* _WHAT THIS TASK INVOLVES_
Copy each record exactly and skip its pictures.

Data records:
###

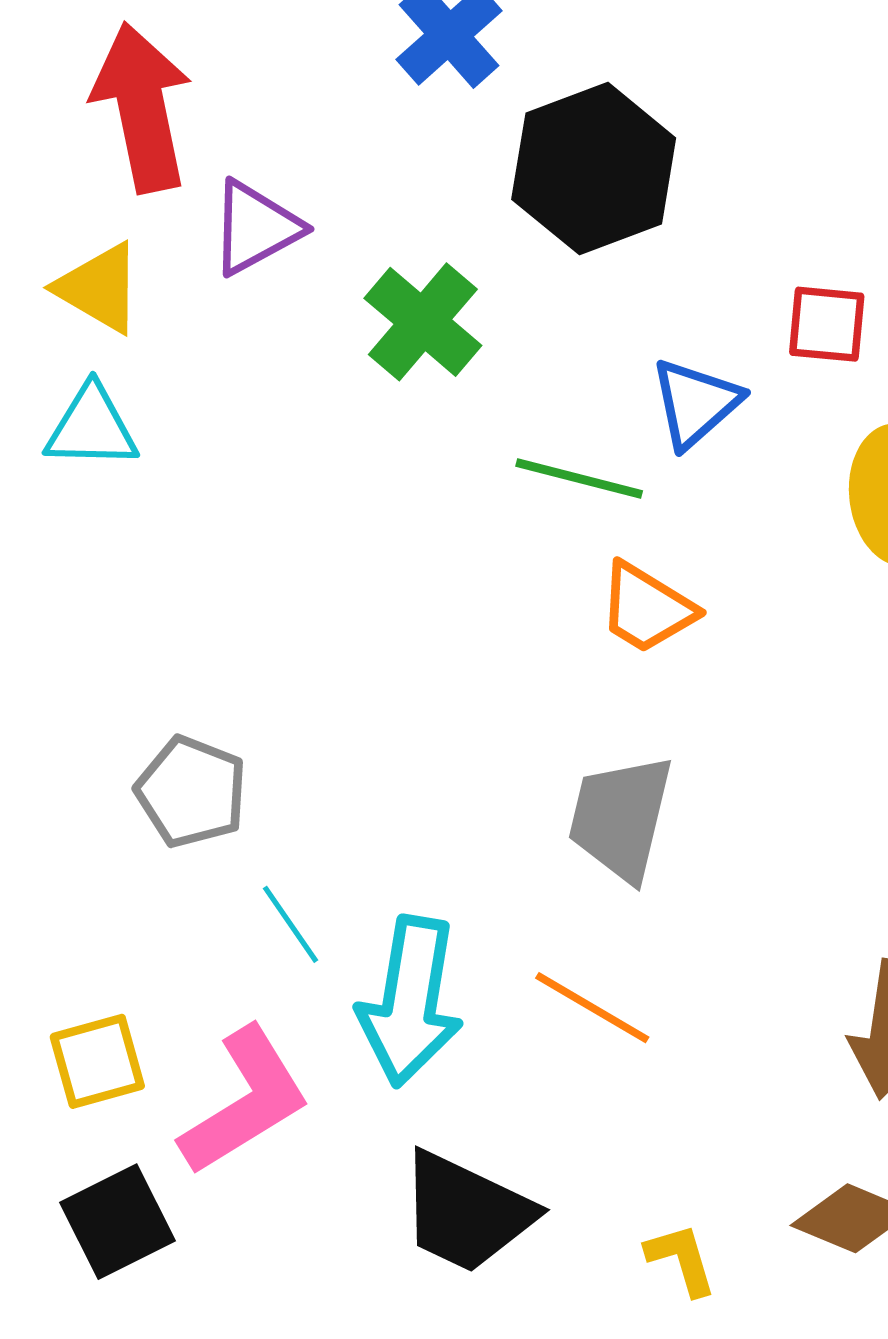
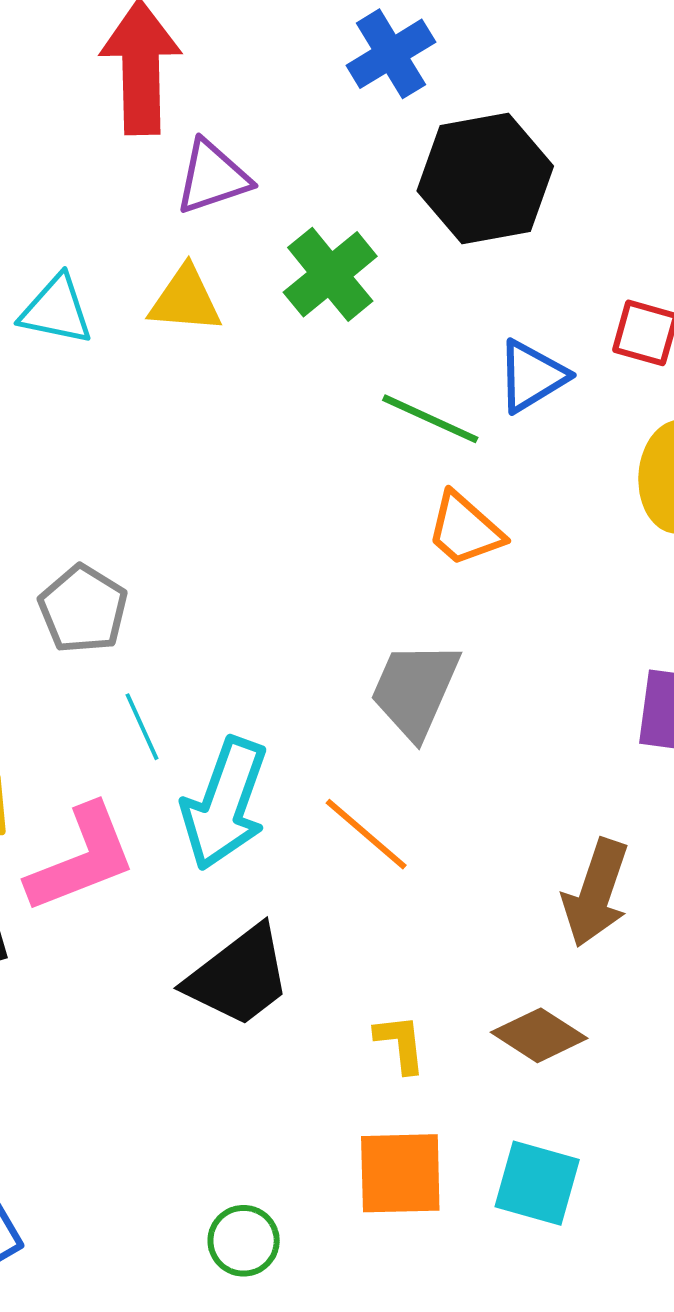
yellow triangle: (99, 288) -> (185, 300), moved, turned -36
black trapezoid: (466, 1212) -> (239, 976), turned -73

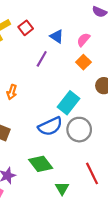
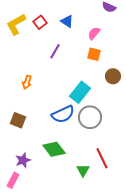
blue triangle: (57, 36) -> (67, 21), moved
orange square: (83, 62) -> (94, 54), turned -32
green triangle: (62, 188) -> (83, 170), moved

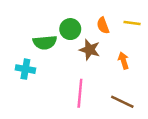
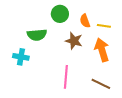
yellow line: (132, 23) -> (104, 26), moved
green circle: (70, 29) -> (60, 14), moved
orange arrow: (124, 61) -> (102, 50), size x1.6

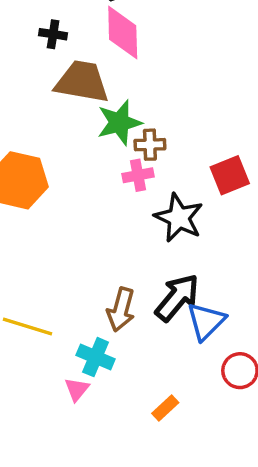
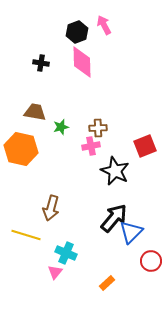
brown trapezoid: (82, 82) -> (35, 112), moved, size x0.7
green star: (119, 123) -> (61, 127), moved, size x0.6
brown arrow: (121, 309) -> (51, 208), moved

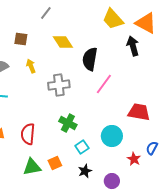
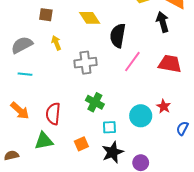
red trapezoid: (139, 112) -> (170, 64), moved
cyan square: (82, 147) -> (109, 127), turned 32
red star: (134, 159) -> (164, 106), moved
green triangle: (32, 167) -> (44, 141), moved
black star: (85, 171) -> (113, 152), size x1.5

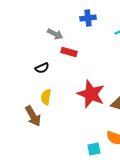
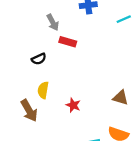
gray arrow: (55, 34) -> (53, 22), turned 35
red star: (91, 94) -> (73, 105), moved, size x0.5

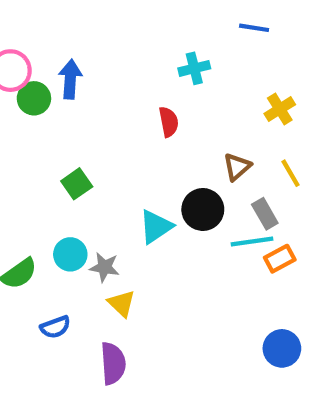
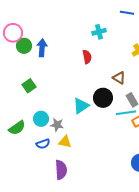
blue arrow: (70, 79) -> (42, 48), moved
brown triangle: (237, 167) -> (119, 78), turned -48
green square: (77, 184) -> (29, 86), moved
yellow triangle: (122, 304) -> (65, 142), turned -32
blue semicircle: (55, 327) -> (43, 144), moved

###

* _RESULT_
yellow triangle: (99, 288) -> (185, 300), moved, turned -36
black trapezoid: (466, 1212) -> (239, 976), turned -73

blue triangle: (57, 36) -> (67, 21), moved
orange square: (83, 62) -> (94, 54), turned -32
green triangle: (62, 188) -> (83, 170), moved

yellow line: (132, 23) -> (104, 26), moved
green circle: (70, 29) -> (60, 14), moved
orange arrow: (124, 61) -> (102, 50), size x1.6

brown trapezoid: (82, 82) -> (35, 112), moved, size x0.7
green star: (119, 123) -> (61, 127), moved, size x0.6
brown arrow: (121, 309) -> (51, 208), moved

red trapezoid: (139, 112) -> (170, 64), moved
cyan square: (82, 147) -> (109, 127), turned 32
red star: (134, 159) -> (164, 106), moved
green triangle: (32, 167) -> (44, 141), moved
black star: (85, 171) -> (113, 152), size x1.5

gray arrow: (55, 34) -> (53, 22), turned 35
red star: (91, 94) -> (73, 105), moved, size x0.5

blue arrow: (70, 79) -> (42, 48), moved
brown triangle: (237, 167) -> (119, 78), turned -48
green square: (77, 184) -> (29, 86), moved
yellow triangle: (122, 304) -> (65, 142), turned -32
blue semicircle: (55, 327) -> (43, 144), moved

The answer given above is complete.